Convert every line of the material below into a JSON list of strings, one string per line, with blank lines and picture lines excluded.

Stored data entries
***
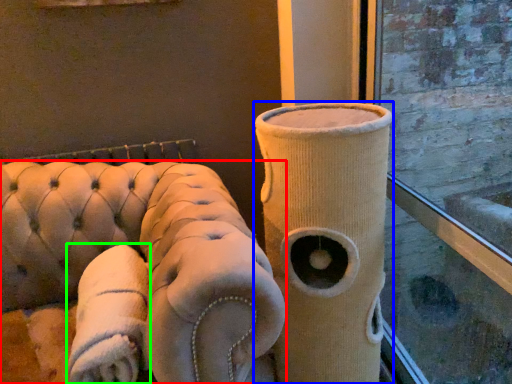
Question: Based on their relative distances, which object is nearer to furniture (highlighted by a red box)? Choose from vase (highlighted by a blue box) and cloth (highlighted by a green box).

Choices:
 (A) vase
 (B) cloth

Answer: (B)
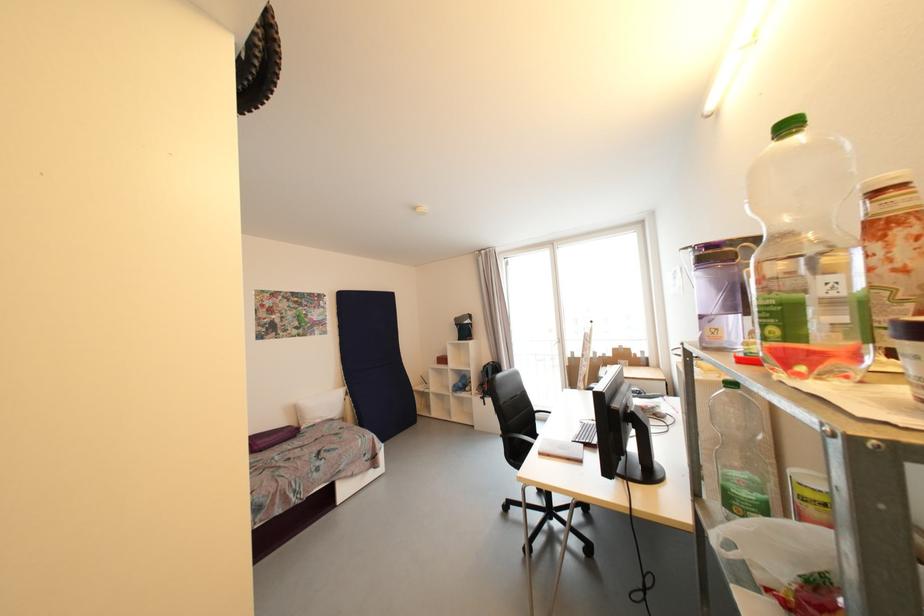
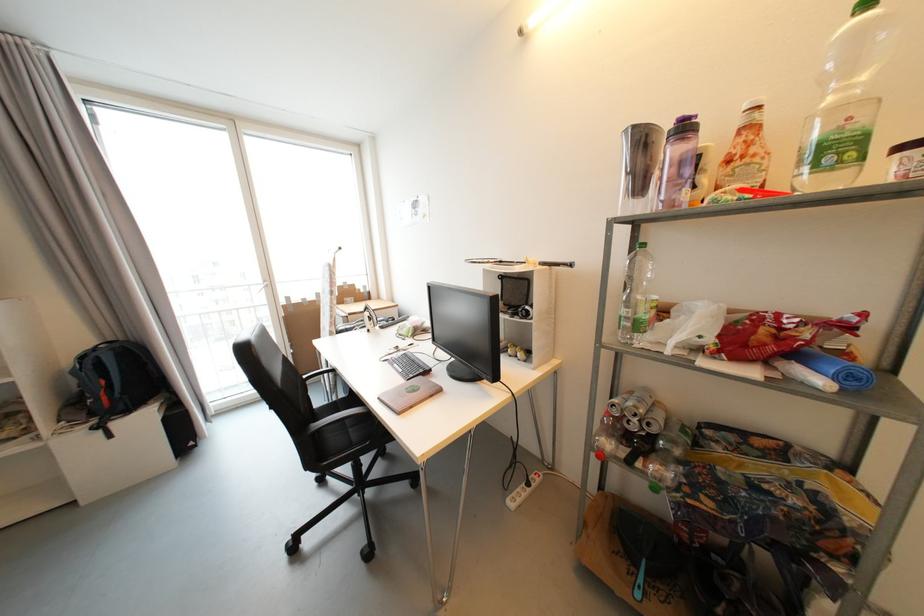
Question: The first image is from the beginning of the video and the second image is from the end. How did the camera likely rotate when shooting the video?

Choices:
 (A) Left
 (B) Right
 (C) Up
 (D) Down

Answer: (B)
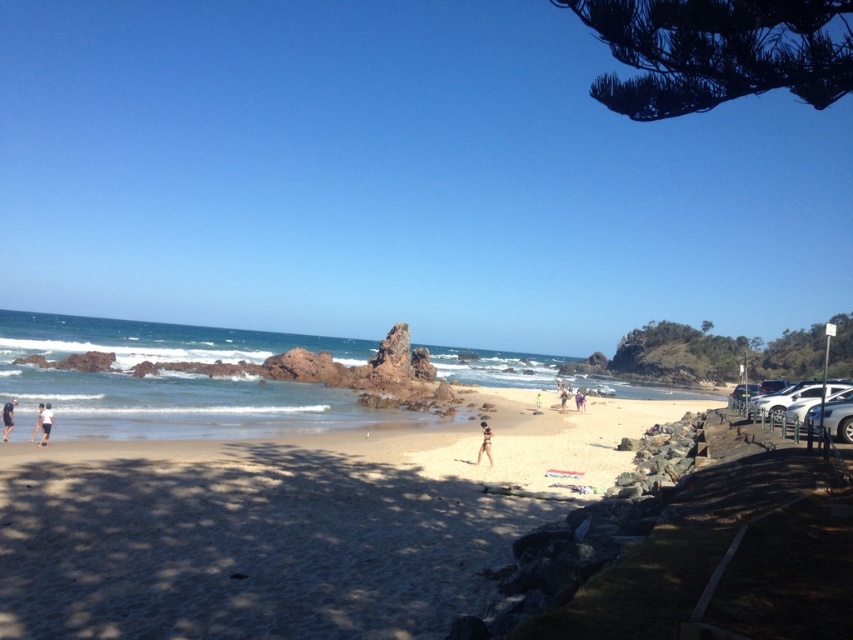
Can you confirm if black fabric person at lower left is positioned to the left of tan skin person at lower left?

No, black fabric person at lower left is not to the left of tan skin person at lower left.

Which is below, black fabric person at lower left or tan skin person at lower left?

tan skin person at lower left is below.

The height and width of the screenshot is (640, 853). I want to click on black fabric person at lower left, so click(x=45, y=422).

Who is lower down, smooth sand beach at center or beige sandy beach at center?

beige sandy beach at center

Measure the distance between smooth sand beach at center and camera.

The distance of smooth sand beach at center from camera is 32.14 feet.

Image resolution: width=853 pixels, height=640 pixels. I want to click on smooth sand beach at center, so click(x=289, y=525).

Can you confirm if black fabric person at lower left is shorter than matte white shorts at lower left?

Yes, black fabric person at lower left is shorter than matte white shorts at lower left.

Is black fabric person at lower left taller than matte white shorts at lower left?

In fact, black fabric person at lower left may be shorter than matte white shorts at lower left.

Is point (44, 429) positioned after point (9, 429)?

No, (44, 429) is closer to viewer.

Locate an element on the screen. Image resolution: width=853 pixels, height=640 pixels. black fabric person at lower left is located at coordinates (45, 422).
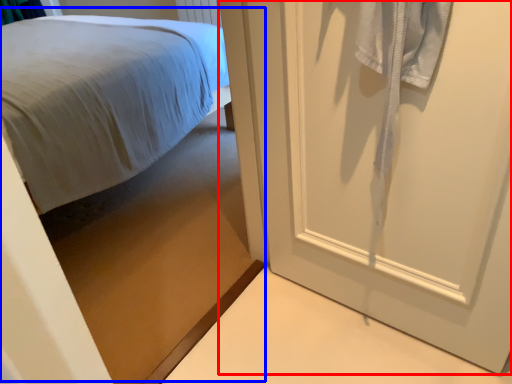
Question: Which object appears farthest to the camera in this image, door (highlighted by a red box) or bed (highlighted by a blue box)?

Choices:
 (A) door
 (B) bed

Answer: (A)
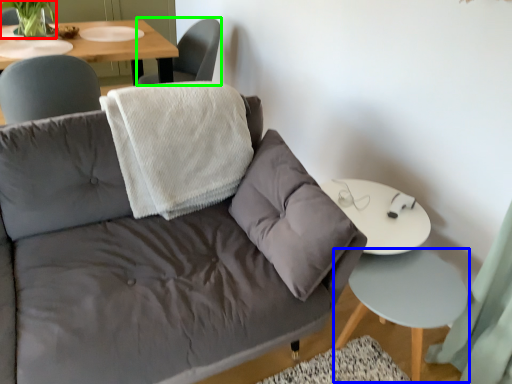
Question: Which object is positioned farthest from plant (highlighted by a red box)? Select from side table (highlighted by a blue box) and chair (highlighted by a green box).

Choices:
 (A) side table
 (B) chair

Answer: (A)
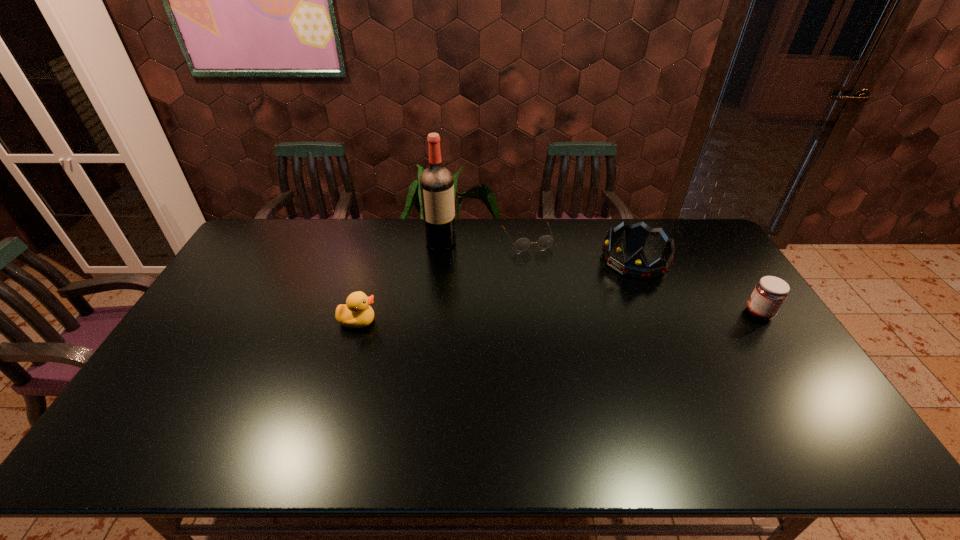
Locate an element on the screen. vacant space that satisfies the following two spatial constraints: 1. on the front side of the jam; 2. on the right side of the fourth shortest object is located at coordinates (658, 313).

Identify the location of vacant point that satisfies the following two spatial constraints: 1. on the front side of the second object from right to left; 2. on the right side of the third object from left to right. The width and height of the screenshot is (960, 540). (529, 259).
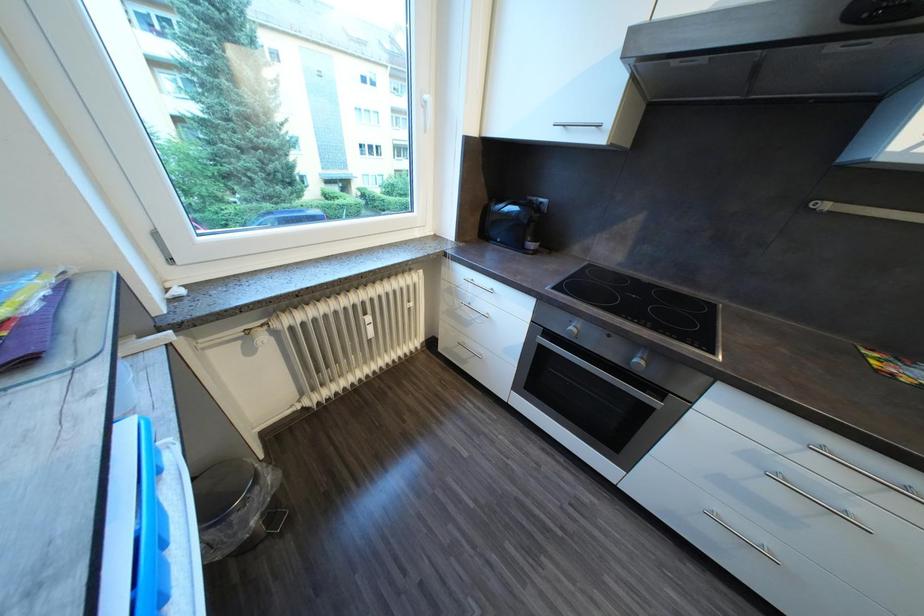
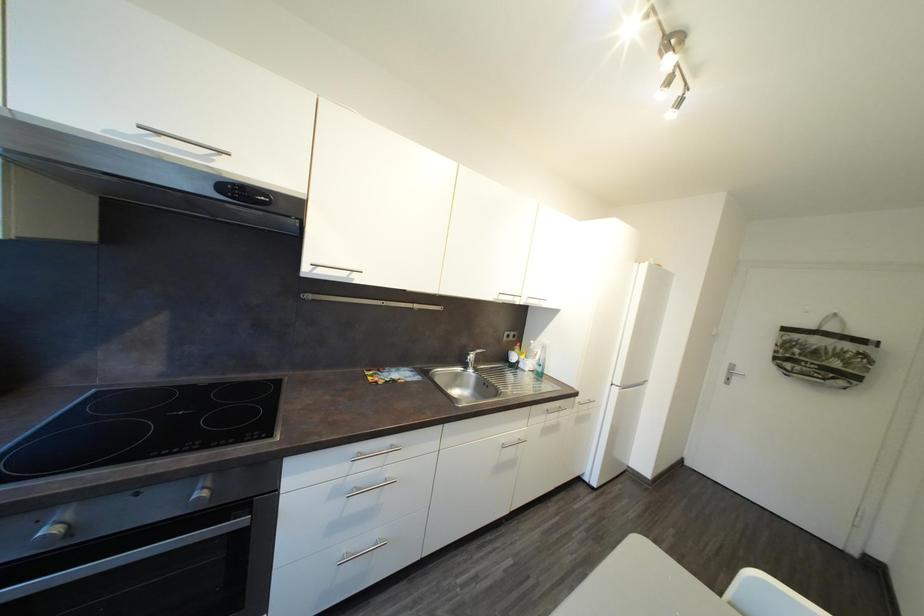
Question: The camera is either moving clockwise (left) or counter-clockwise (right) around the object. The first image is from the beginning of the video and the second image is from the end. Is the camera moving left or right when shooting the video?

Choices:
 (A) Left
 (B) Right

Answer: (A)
***
> _Exercise result_:
[
  "Question: Based on their relative distances, which object is nearer to furniture (highlighted by a red box)? Choose from vase (highlighted by a blue box) and cloth (highlighted by a green box).",
  "Choices:",
  " (A) vase",
  " (B) cloth",
  "Answer: (B)",
  "Question: The first image is from the beginning of the video and the second image is from the end. How did the camera likely rotate when shooting the video?",
  "Choices:",
  " (A) Left",
  " (B) Right",
  " (C) Up",
  " (D) Down",
  "Answer: (B)",
  "Can you confirm if black fabric person at lower left is positioned to the left of tan skin person at lower left?",
  "No, black fabric person at lower left is not to the left of tan skin person at lower left.",
  "Which is below, black fabric person at lower left or tan skin person at lower left?",
  "tan skin person at lower left is below.",
  "The height and width of the screenshot is (640, 853). I want to click on black fabric person at lower left, so click(x=45, y=422).",
  "Who is lower down, smooth sand beach at center or beige sandy beach at center?",
  "beige sandy beach at center",
  "Measure the distance between smooth sand beach at center and camera.",
  "The distance of smooth sand beach at center from camera is 32.14 feet.",
  "Image resolution: width=853 pixels, height=640 pixels. I want to click on smooth sand beach at center, so click(x=289, y=525).",
  "Can you confirm if black fabric person at lower left is shorter than matte white shorts at lower left?",
  "Yes, black fabric person at lower left is shorter than matte white shorts at lower left.",
  "Is black fabric person at lower left taller than matte white shorts at lower left?",
  "In fact, black fabric person at lower left may be shorter than matte white shorts at lower left.",
  "Is point (44, 429) positioned after point (9, 429)?",
  "No, (44, 429) is closer to viewer.",
  "Locate an element on the screen. Image resolution: width=853 pixels, height=640 pixels. black fabric person at lower left is located at coordinates (45, 422).",
  "Question: Which object appears farthest to the camera in this image, door (highlighted by a red box) or bed (highlighted by a blue box)?",
  "Choices:",
  " (A) door",
  " (B) bed",
  "Answer: (A)",
  "Question: Which object is positioned farthest from plant (highlighted by a red box)? Select from side table (highlighted by a blue box) and chair (highlighted by a green box).",
  "Choices:",
  " (A) side table",
  " (B) chair",
  "Answer: (A)",
  "Locate an element on the screen. vacant space that satisfies the following two spatial constraints: 1. on the front side of the jam; 2. on the right side of the fourth shortest object is located at coordinates (658, 313).",
  "Identify the location of vacant point that satisfies the following two spatial constraints: 1. on the front side of the second object from right to left; 2. on the right side of the third object from left to right. The width and height of the screenshot is (960, 540). (529, 259).",
  "Question: The camera is either moving clockwise (left) or counter-clockwise (right) around the object. The first image is from the beginning of the video and the second image is from the end. Is the camera moving left or right when shooting the video?",
  "Choices:",
  " (A) Left",
  " (B) Right",
  "Answer: (A)"
]